[Revision comparison data]
* * *
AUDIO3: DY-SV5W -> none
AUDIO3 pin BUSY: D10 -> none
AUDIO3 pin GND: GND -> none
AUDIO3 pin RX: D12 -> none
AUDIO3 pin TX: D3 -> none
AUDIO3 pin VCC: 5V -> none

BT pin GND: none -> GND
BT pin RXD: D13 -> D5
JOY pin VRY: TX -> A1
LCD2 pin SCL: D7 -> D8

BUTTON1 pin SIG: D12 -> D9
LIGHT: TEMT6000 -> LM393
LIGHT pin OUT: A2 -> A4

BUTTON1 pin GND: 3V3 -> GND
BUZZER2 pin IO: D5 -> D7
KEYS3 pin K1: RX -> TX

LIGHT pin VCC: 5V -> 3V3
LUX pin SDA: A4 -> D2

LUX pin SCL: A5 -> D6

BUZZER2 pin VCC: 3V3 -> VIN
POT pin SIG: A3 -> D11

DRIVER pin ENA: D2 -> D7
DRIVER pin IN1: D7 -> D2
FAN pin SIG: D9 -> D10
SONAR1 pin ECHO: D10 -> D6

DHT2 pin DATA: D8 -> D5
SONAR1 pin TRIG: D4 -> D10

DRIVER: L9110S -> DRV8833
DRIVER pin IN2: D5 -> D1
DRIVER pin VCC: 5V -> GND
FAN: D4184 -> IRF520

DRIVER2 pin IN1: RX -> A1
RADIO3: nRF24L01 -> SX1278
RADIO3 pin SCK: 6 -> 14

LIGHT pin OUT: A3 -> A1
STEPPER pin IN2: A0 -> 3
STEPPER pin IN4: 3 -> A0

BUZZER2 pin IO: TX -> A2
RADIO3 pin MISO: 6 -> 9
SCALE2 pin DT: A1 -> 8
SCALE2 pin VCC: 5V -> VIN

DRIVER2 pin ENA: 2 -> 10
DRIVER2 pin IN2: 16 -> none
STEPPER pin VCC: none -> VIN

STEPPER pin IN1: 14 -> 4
* * *
**Work item:**
Your job is to return all lines above that hold the word "LIGHT".

**Result of this task:**
LIGHT: TEMT6000 -> LM393
LIGHT pin OUT: A2 -> A4
LIGHT pin VCC: 5V -> 3V3
LIGHT pin OUT: A3 -> A1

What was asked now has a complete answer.